[[ EXTRACTED RECORDS open ]]

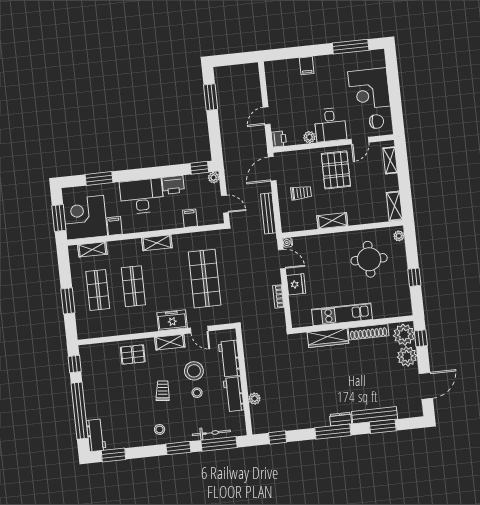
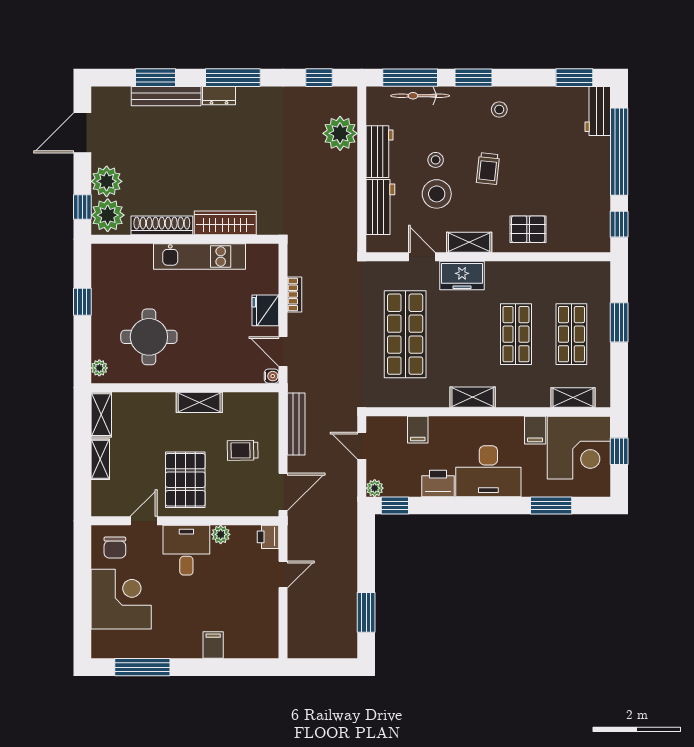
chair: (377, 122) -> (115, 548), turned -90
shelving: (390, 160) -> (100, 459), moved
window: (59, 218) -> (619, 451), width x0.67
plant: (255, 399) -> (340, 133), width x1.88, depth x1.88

[[ EXTRACTED RECORDS closed ]]
[[ EXTRACTED RECORDS open ]]

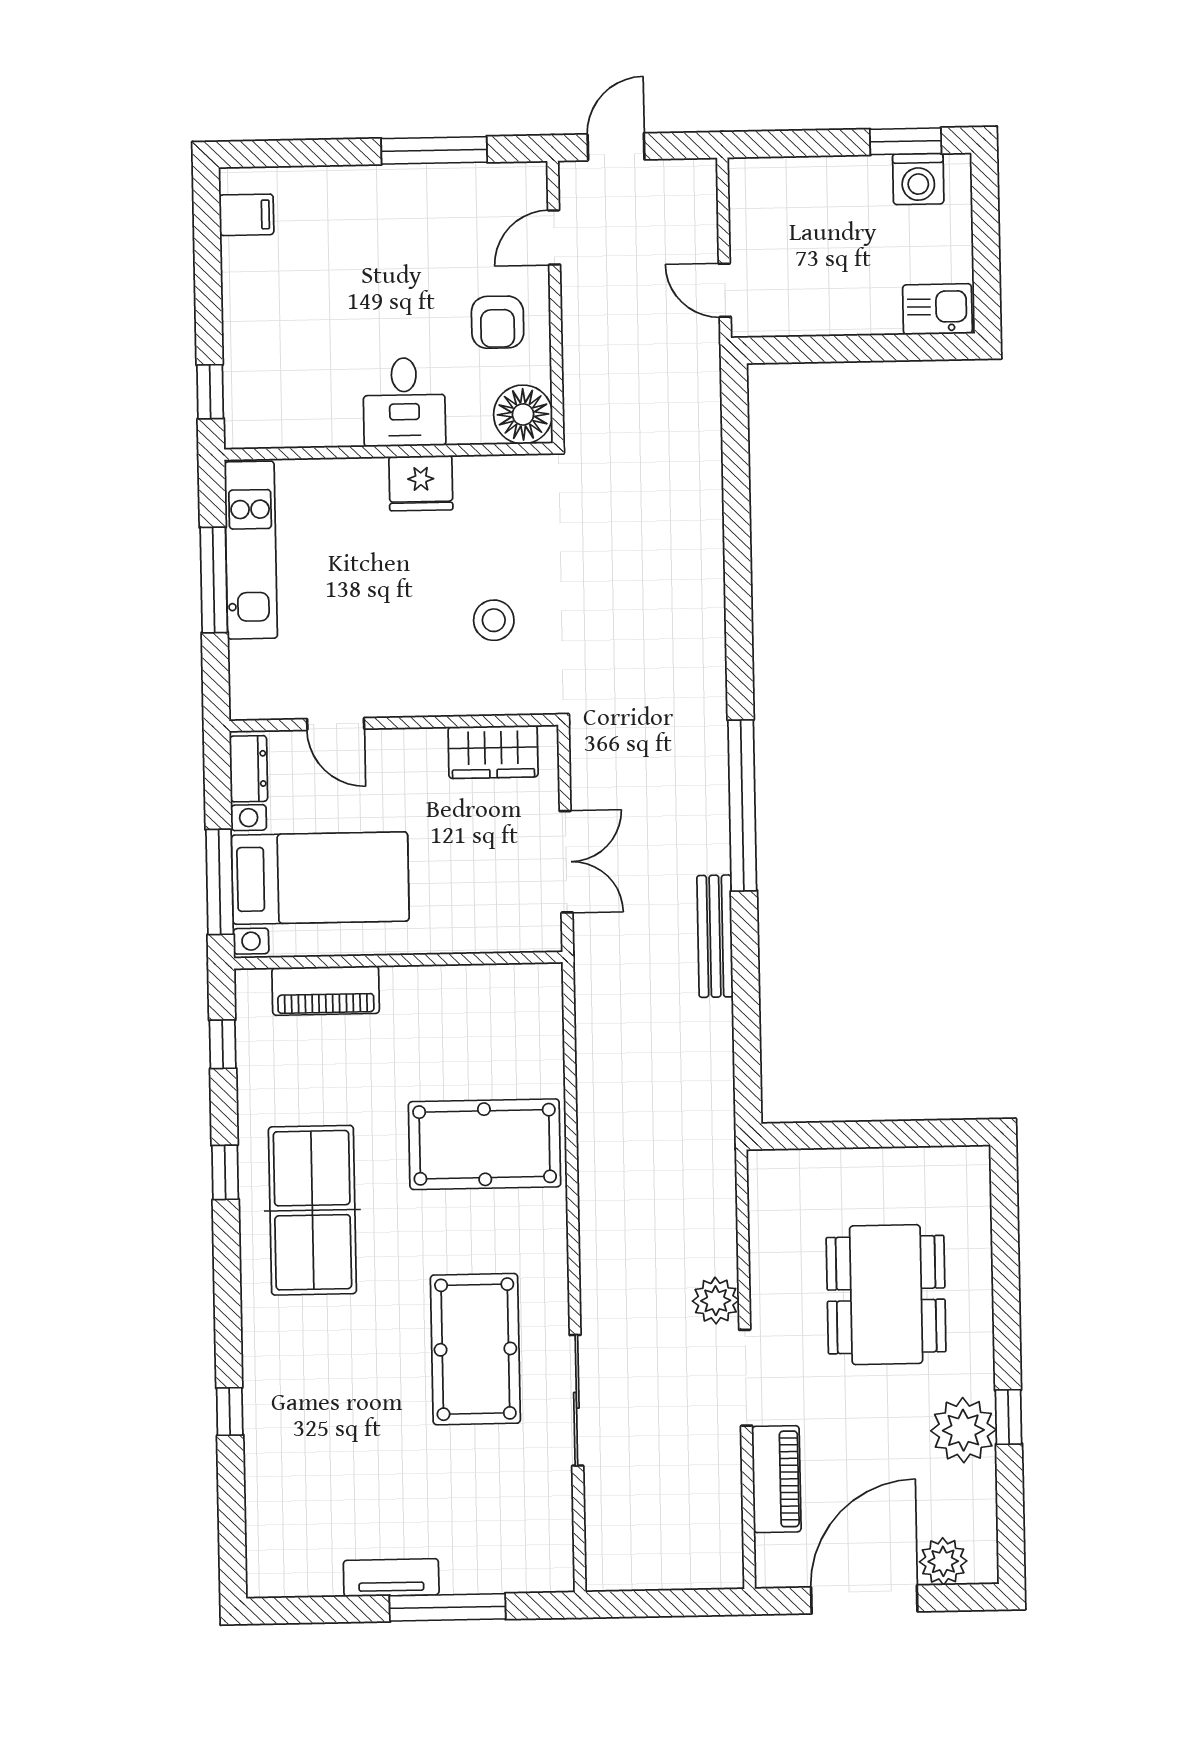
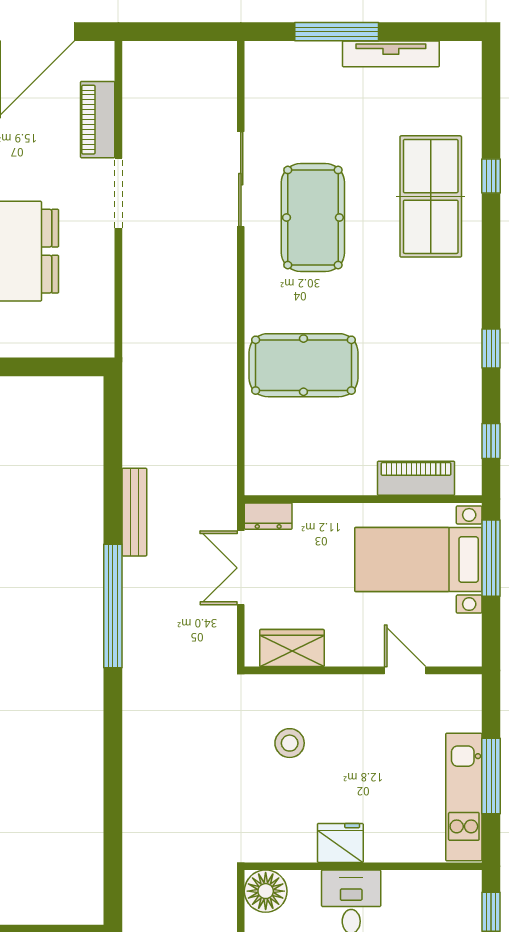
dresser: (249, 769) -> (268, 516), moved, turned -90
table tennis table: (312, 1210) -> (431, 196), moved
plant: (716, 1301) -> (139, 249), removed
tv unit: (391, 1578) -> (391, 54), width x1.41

[[ EXTRACTED RECORDS closed ]]
[[ EXTRACTED RECORDS open ]]

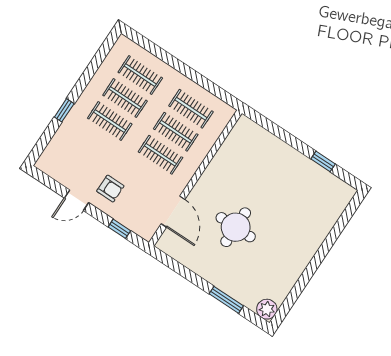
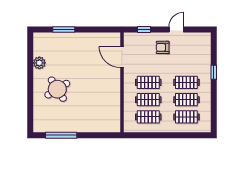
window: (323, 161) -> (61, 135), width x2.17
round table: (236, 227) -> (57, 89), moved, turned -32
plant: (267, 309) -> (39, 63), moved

[[ EXTRACTED RECORDS closed ]]

ASSIGNMENT –
Respond with only the number of lines in the records that include the word "window".

OUTPUT BELOW –
2